### Exercise data
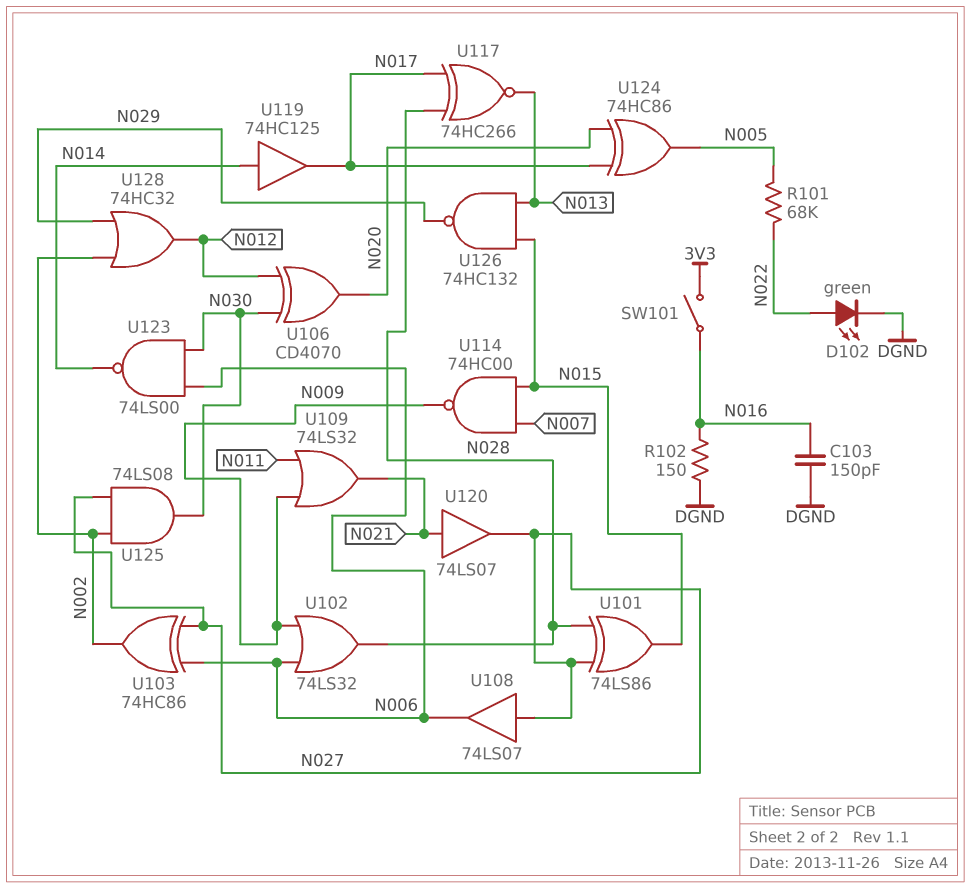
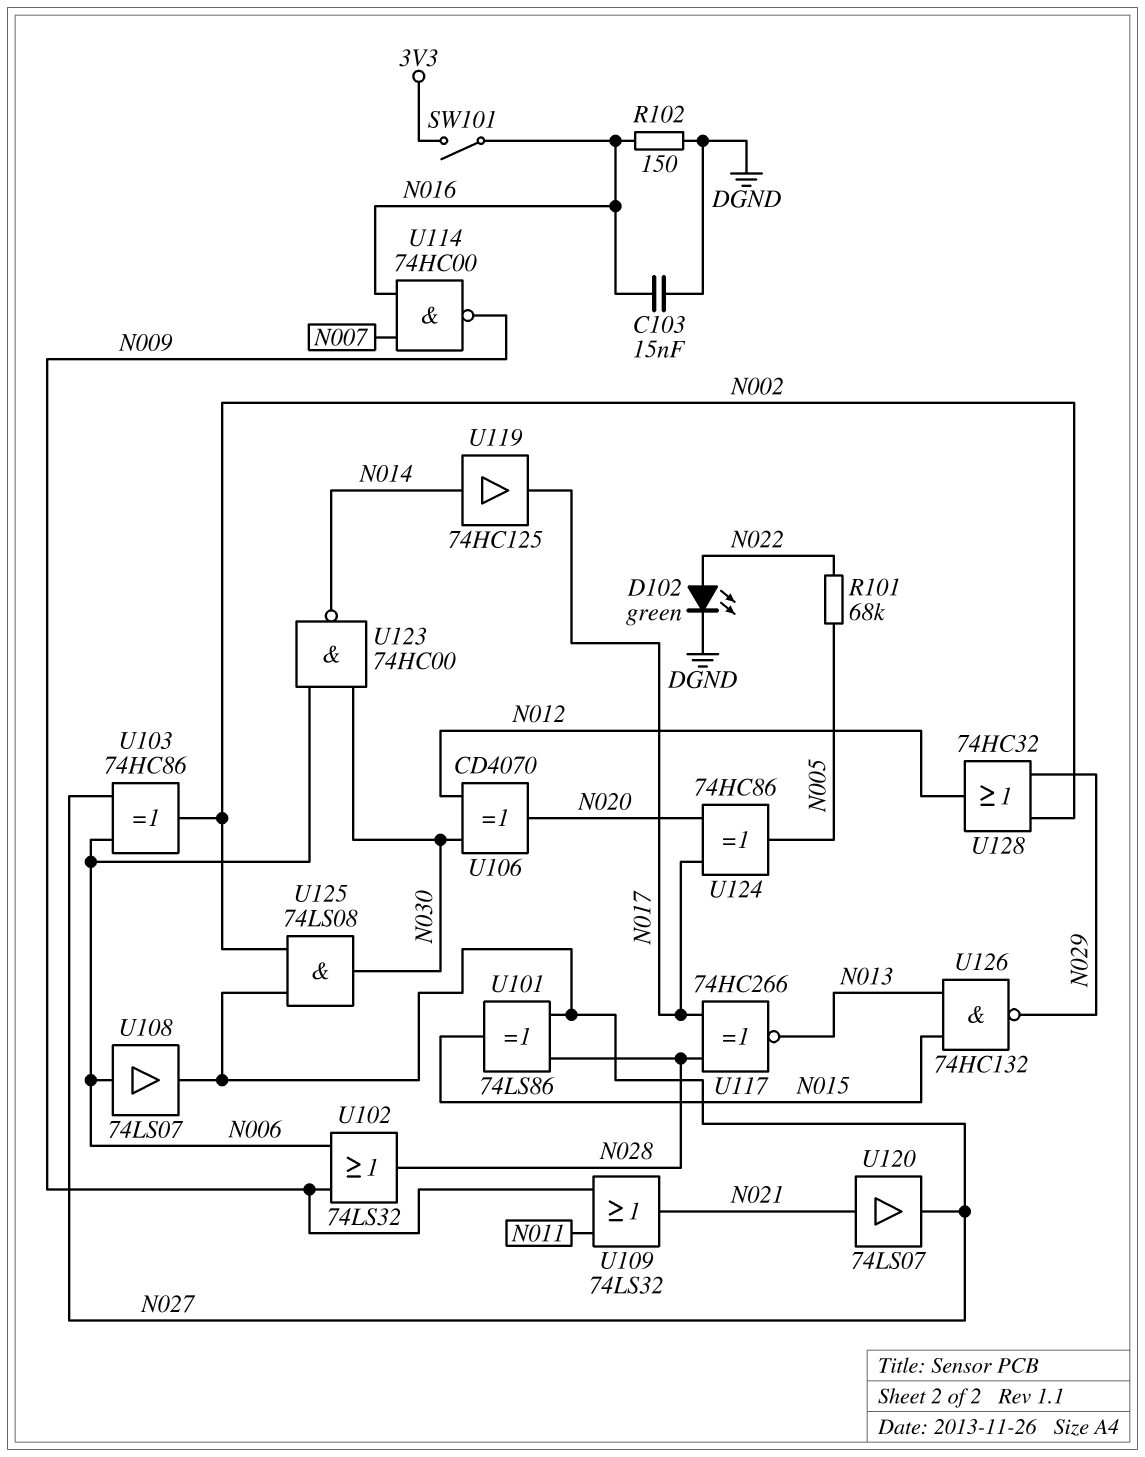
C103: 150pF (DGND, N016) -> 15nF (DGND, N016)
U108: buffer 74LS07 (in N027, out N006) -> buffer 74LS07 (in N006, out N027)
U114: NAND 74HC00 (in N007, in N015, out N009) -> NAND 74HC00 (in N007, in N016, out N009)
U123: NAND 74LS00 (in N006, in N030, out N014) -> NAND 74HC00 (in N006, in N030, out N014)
--
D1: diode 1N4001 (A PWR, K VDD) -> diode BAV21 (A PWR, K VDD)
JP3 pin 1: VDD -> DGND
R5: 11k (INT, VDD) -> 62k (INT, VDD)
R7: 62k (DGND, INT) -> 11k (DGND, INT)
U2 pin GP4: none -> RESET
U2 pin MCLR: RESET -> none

### About this exercise
Lines of the listing above that contain the word "none" must all be copied.

### Reply to the exercise
U2 pin GP4: none -> RESET
U2 pin MCLR: RESET -> none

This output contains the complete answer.